**Task directions**:
Please give back, word for word, each line from the start of the entries through the one in which "sofa: (80, 199) -> (278, 81), moved" is found.

**Provided entries**:
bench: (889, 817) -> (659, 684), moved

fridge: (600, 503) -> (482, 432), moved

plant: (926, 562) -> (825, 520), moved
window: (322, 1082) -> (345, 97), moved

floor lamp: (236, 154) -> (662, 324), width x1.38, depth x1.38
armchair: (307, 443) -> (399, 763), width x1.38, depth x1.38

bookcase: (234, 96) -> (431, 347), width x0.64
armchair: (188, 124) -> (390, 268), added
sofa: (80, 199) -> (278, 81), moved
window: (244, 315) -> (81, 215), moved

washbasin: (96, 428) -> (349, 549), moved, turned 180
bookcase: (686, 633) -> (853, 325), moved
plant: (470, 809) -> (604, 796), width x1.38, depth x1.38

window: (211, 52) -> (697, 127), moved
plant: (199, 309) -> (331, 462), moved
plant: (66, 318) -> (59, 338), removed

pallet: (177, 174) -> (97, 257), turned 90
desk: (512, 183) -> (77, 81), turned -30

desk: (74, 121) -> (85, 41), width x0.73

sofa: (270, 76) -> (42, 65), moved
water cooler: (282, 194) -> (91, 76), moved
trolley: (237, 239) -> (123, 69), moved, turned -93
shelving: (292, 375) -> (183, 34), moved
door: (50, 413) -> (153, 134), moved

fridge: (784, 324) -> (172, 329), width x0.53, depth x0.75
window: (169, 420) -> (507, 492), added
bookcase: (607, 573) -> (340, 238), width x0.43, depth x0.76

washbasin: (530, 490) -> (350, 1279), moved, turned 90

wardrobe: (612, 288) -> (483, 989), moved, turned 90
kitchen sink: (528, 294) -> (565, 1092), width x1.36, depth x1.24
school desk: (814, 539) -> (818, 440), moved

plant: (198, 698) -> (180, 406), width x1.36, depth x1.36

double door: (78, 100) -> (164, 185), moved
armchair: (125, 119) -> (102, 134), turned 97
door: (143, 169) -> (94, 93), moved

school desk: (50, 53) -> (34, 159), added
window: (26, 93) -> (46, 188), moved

**Reply to the task**:
bench: (889, 817) -> (659, 684), moved

fridge: (600, 503) -> (482, 432), moved

plant: (926, 562) -> (825, 520), moved
window: (322, 1082) -> (345, 97), moved

floor lamp: (236, 154) -> (662, 324), width x1.38, depth x1.38
armchair: (307, 443) -> (399, 763), width x1.38, depth x1.38

bookcase: (234, 96) -> (431, 347), width x0.64
armchair: (188, 124) -> (390, 268), added
sofa: (80, 199) -> (278, 81), moved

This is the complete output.